---------- SOURCE RECORDS

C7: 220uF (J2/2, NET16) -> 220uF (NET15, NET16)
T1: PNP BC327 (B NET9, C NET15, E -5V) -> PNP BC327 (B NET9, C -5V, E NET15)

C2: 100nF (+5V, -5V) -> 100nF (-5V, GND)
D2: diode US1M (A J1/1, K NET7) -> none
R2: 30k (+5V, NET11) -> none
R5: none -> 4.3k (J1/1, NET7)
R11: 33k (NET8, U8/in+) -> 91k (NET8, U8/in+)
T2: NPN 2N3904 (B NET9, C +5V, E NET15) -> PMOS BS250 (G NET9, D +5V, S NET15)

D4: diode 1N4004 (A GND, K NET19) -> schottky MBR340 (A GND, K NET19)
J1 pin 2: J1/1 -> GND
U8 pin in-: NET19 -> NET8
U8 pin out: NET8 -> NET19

--------------------
---------- SOURCE RECORDS

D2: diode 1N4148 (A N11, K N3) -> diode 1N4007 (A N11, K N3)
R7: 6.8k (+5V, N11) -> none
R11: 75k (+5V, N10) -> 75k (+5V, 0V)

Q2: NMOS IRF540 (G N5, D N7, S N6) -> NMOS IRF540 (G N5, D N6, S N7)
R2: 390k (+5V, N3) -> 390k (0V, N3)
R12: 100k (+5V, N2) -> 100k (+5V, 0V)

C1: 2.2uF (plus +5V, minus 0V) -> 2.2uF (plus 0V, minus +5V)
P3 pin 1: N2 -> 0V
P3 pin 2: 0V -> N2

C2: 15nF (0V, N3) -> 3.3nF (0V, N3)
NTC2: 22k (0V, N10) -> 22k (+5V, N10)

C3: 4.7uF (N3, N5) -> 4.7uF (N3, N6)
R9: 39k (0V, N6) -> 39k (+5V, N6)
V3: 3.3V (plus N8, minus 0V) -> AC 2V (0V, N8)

--------------------
---------- SOURCE RECORDS

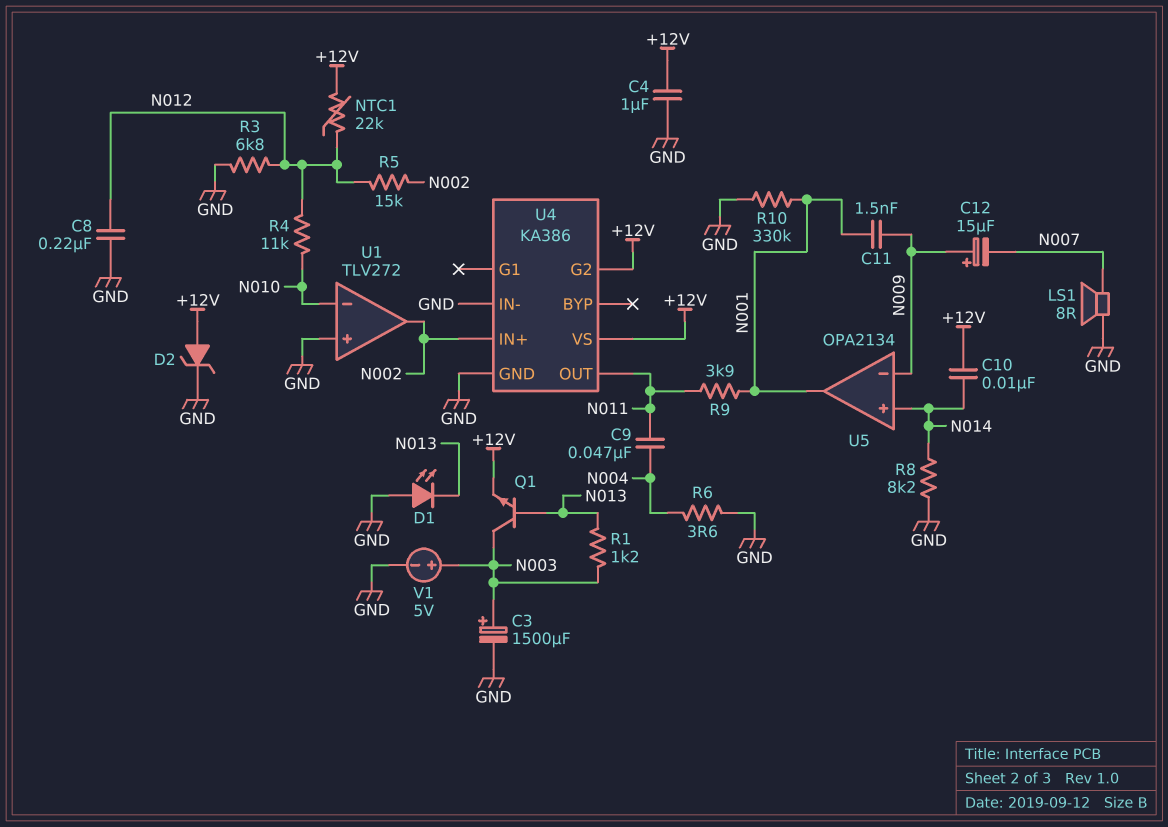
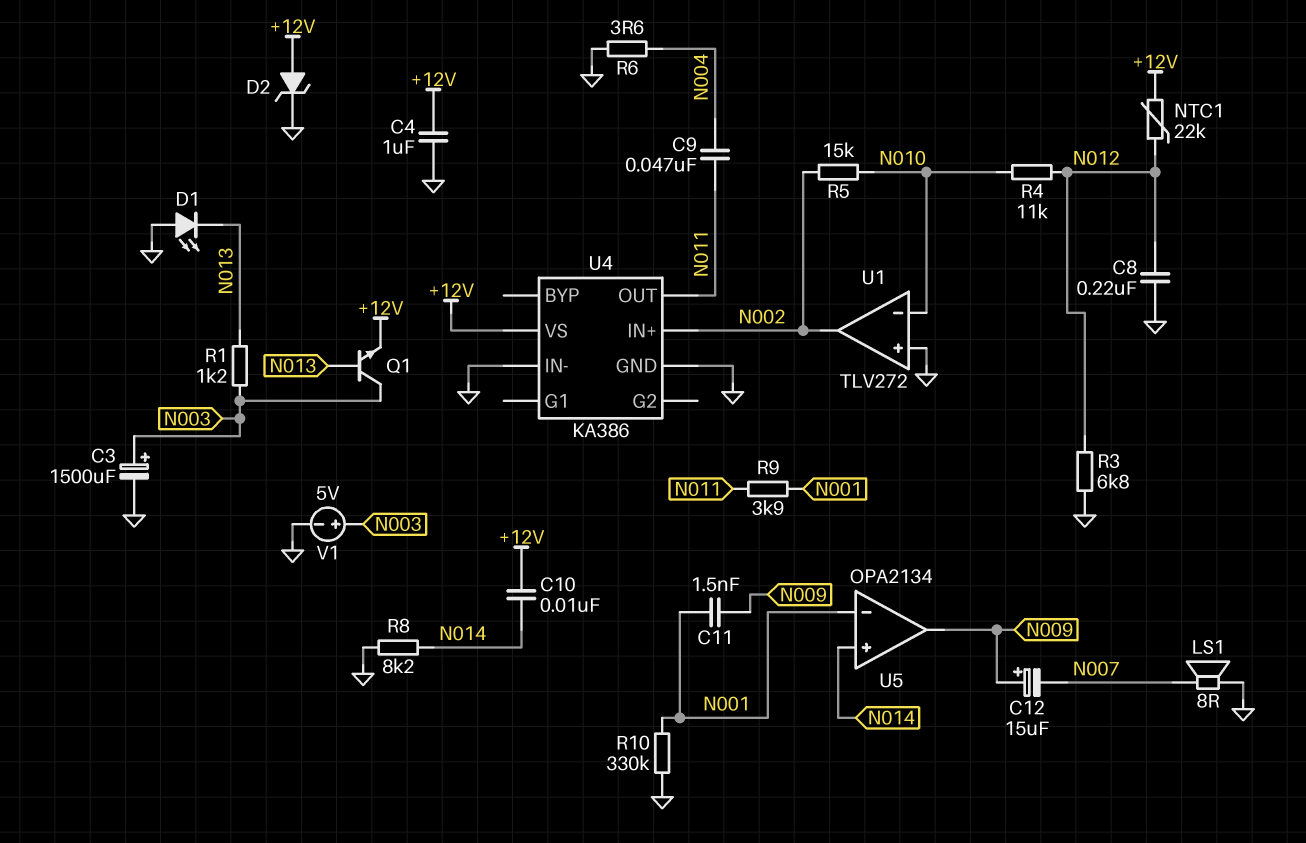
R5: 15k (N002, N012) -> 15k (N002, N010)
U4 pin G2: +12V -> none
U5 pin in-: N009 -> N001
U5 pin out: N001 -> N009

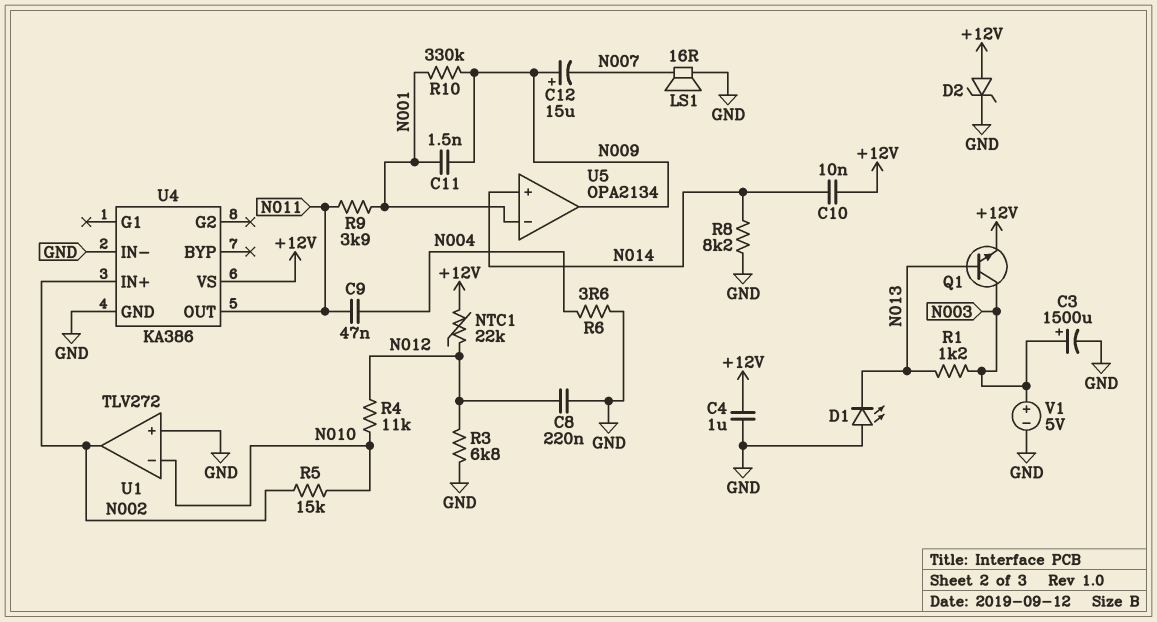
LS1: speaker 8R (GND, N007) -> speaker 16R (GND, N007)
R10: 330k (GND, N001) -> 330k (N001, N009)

--------------------

• [DIRECTIONS]: From the entries above, copy exactly the lines starting at the one with "U4 pin G2: +12V -> none" and stopping at the one with "R10: 330k (GND, N001) -> 330k (N001, N009)", keeping both ends. Drop the pictures.

• [OUTPUT BELOW]:
U4 pin G2: +12V -> none
U5 pin in-: N009 -> N001
U5 pin out: N001 -> N009

LS1: speaker 8R (GND, N007) -> speaker 16R (GND, N007)
R10: 330k (GND, N001) -> 330k (N001, N009)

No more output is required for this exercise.